## Dataset records:
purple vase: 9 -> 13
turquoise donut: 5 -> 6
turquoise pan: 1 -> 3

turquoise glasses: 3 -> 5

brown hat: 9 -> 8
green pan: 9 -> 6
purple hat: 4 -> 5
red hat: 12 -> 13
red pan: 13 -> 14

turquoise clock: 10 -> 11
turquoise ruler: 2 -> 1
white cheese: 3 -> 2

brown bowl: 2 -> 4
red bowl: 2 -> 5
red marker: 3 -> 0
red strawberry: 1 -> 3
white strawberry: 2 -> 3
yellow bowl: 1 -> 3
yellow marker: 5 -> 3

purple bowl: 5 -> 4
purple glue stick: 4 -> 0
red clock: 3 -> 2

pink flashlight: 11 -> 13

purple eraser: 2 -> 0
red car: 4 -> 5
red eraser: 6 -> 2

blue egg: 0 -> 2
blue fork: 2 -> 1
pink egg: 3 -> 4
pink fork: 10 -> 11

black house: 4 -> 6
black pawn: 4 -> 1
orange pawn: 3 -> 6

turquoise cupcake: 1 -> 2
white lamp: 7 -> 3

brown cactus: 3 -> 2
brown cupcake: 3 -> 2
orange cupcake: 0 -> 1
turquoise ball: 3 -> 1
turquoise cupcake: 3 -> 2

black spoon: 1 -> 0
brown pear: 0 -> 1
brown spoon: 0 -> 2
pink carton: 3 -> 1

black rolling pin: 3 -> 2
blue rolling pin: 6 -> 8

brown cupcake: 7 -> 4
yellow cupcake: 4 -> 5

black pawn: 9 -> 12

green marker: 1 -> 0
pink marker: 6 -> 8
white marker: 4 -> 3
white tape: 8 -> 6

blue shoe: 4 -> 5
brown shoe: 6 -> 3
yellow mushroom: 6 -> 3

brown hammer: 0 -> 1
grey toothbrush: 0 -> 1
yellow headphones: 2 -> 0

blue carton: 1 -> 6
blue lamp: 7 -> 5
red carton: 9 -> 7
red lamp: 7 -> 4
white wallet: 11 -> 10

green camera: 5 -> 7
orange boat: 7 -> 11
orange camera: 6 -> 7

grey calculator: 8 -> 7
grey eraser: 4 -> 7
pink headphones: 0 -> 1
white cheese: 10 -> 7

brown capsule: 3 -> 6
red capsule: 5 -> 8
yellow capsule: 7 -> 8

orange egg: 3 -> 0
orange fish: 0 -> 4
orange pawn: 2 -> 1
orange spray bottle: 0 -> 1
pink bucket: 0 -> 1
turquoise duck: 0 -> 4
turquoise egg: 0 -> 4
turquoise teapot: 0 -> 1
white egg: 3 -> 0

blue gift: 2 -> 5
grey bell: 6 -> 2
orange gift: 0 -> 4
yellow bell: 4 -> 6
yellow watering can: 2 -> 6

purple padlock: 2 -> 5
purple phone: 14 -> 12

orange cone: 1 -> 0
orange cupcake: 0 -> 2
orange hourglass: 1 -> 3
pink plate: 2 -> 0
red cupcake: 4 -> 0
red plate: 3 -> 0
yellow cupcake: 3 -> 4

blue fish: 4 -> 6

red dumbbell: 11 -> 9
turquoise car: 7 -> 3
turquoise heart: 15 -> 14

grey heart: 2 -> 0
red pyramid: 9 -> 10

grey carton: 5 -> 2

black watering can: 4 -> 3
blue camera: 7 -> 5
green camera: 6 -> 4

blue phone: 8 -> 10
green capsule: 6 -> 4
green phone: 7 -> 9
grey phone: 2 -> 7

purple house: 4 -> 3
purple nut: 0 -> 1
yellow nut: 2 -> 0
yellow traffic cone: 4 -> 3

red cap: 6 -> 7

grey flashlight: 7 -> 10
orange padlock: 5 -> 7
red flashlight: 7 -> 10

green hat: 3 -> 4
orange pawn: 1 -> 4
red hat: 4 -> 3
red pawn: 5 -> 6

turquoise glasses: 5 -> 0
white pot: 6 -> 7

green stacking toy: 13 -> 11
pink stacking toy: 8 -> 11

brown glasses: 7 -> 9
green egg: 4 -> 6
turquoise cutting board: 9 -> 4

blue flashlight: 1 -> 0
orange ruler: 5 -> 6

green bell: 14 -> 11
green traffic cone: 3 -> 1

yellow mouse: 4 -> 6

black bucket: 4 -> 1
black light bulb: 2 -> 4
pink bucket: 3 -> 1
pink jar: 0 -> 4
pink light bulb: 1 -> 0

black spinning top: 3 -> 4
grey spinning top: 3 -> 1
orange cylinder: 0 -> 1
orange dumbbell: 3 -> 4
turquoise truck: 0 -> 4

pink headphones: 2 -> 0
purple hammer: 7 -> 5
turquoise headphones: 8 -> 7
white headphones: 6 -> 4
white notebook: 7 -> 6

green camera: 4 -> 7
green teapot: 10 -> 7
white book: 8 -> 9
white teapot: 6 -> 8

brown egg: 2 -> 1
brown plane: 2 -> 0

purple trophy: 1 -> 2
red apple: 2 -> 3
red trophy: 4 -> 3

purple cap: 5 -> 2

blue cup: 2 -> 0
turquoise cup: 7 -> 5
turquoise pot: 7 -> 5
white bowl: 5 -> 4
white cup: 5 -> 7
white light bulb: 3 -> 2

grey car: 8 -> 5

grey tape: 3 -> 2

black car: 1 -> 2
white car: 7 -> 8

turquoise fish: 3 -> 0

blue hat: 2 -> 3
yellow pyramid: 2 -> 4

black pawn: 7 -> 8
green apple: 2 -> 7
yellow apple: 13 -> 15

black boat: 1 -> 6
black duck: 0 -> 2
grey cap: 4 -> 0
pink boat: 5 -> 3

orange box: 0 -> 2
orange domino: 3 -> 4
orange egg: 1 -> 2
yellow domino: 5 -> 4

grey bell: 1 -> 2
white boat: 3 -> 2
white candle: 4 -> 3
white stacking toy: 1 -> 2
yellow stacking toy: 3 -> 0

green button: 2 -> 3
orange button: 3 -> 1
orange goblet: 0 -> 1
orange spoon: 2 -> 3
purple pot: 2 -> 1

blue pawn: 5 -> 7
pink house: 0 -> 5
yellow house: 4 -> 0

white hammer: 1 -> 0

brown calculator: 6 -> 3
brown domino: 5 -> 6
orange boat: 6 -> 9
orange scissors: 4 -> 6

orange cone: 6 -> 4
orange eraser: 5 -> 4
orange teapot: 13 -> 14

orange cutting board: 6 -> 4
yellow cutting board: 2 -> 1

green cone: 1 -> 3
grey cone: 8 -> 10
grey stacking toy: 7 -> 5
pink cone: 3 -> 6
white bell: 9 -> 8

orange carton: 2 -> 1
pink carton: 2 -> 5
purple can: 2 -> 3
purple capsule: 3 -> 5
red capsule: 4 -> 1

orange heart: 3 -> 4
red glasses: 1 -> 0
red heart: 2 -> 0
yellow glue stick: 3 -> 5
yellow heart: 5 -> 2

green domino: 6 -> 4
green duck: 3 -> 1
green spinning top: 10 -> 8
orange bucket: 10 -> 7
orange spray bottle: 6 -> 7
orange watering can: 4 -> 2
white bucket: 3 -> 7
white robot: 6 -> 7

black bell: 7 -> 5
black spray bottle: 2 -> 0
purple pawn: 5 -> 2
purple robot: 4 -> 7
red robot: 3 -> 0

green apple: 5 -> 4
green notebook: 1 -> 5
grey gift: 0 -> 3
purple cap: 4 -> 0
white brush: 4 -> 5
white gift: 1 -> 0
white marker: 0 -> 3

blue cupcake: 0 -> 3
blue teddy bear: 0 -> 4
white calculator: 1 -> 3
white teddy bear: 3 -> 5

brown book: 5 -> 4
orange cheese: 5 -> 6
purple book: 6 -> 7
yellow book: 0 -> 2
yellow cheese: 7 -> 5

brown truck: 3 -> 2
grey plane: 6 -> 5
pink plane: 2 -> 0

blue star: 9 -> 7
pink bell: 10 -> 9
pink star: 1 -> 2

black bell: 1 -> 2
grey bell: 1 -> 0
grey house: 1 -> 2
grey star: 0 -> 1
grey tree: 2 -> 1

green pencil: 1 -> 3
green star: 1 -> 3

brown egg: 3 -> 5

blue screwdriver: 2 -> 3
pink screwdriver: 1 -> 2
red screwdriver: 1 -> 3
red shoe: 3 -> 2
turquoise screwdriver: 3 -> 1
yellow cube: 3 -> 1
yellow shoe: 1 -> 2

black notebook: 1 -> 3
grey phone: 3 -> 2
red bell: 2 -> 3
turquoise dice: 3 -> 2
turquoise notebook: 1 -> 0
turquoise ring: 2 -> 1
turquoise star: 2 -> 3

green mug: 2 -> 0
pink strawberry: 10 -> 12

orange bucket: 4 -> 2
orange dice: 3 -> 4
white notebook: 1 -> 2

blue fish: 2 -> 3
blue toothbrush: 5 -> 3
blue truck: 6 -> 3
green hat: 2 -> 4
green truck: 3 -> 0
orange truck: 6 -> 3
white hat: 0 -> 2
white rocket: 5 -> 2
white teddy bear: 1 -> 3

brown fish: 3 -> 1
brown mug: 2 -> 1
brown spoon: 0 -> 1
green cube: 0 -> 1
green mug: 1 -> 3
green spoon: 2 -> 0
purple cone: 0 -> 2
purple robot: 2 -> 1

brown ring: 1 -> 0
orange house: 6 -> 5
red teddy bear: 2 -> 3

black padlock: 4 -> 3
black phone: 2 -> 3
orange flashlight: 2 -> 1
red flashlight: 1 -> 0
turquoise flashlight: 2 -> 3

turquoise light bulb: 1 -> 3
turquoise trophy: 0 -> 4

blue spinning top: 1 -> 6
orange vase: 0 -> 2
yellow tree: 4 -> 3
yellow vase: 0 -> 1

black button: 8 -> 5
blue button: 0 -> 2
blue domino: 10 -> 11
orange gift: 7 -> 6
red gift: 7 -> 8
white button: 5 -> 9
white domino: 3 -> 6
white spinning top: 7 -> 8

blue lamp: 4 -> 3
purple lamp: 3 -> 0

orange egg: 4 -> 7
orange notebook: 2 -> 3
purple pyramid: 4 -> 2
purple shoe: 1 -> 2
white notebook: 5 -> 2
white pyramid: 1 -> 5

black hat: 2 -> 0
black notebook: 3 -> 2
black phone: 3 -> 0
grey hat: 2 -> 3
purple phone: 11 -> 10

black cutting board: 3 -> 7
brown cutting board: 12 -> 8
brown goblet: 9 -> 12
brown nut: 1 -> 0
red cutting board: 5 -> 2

## ABOUT THIS EXERCISE:
Return word for word the lines above from the line with "green stacking toy: 13 -> 11" to the line with "orange button: 3 -> 1", including both and leaving out all others.

## TASK RESULT:
green stacking toy: 13 -> 11
pink stacking toy: 8 -> 11

brown glasses: 7 -> 9
green egg: 4 -> 6
turquoise cutting board: 9 -> 4

blue flashlight: 1 -> 0
orange ruler: 5 -> 6

green bell: 14 -> 11
green traffic cone: 3 -> 1

yellow mouse: 4 -> 6

black bucket: 4 -> 1
black light bulb: 2 -> 4
pink bucket: 3 -> 1
pink jar: 0 -> 4
pink light bulb: 1 -> 0

black spinning top: 3 -> 4
grey spinning top: 3 -> 1
orange cylinder: 0 -> 1
orange dumbbell: 3 -> 4
turquoise truck: 0 -> 4

pink headphones: 2 -> 0
purple hammer: 7 -> 5
turquoise headphones: 8 -> 7
white headphones: 6 -> 4
white notebook: 7 -> 6

green camera: 4 -> 7
green teapot: 10 -> 7
white book: 8 -> 9
white teapot: 6 -> 8

brown egg: 2 -> 1
brown plane: 2 -> 0

purple trophy: 1 -> 2
red apple: 2 -> 3
red trophy: 4 -> 3

purple cap: 5 -> 2

blue cup: 2 -> 0
turquoise cup: 7 -> 5
turquoise pot: 7 -> 5
white bowl: 5 -> 4
white cup: 5 -> 7
white light bulb: 3 -> 2

grey car: 8 -> 5

grey tape: 3 -> 2

black car: 1 -> 2
white car: 7 -> 8

turquoise fish: 3 -> 0

blue hat: 2 -> 3
yellow pyramid: 2 -> 4

black pawn: 7 -> 8
green apple: 2 -> 7
yellow apple: 13 -> 15

black boat: 1 -> 6
black duck: 0 -> 2
grey cap: 4 -> 0
pink boat: 5 -> 3

orange box: 0 -> 2
orange domino: 3 -> 4
orange egg: 1 -> 2
yellow domino: 5 -> 4

grey bell: 1 -> 2
white boat: 3 -> 2
white candle: 4 -> 3
white stacking toy: 1 -> 2
yellow stacking toy: 3 -> 0

green button: 2 -> 3
orange button: 3 -> 1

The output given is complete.